* _Assigned task_
What you return should be exactly the lines from the one containing "red stacking toy" down to the final line of the listing, with nothing else.

* _Dataset section_
BEGIN

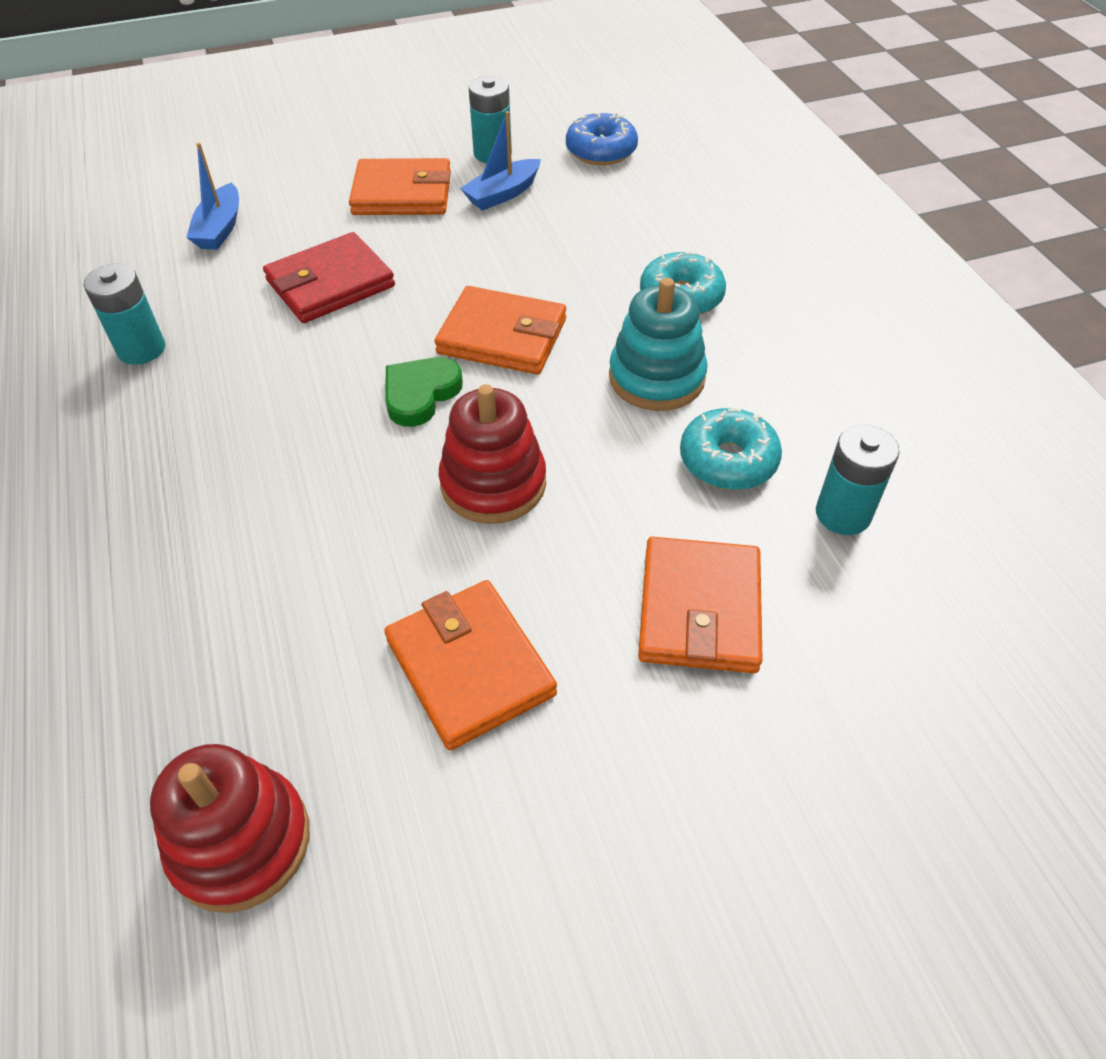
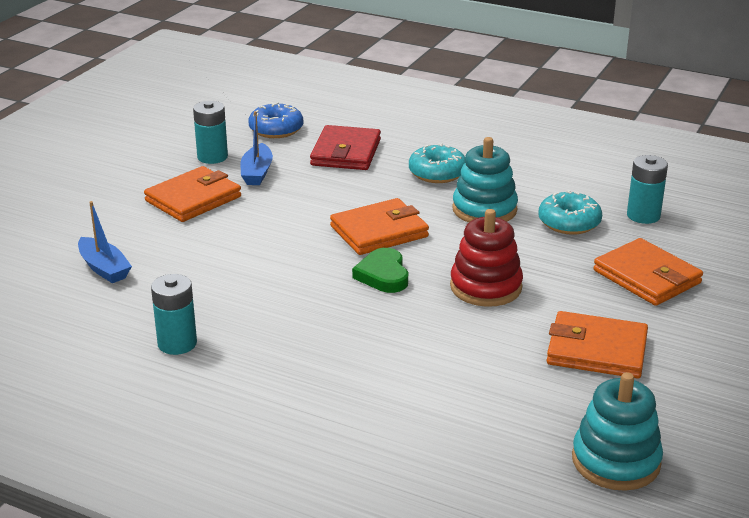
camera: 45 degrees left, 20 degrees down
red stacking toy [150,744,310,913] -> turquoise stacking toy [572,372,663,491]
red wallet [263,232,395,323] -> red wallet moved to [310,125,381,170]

END

* _Answer box_
red stacking toy [150,744,310,913] -> turquoise stacking toy [572,372,663,491]
red wallet [263,232,395,323] -> red wallet moved to [310,125,381,170]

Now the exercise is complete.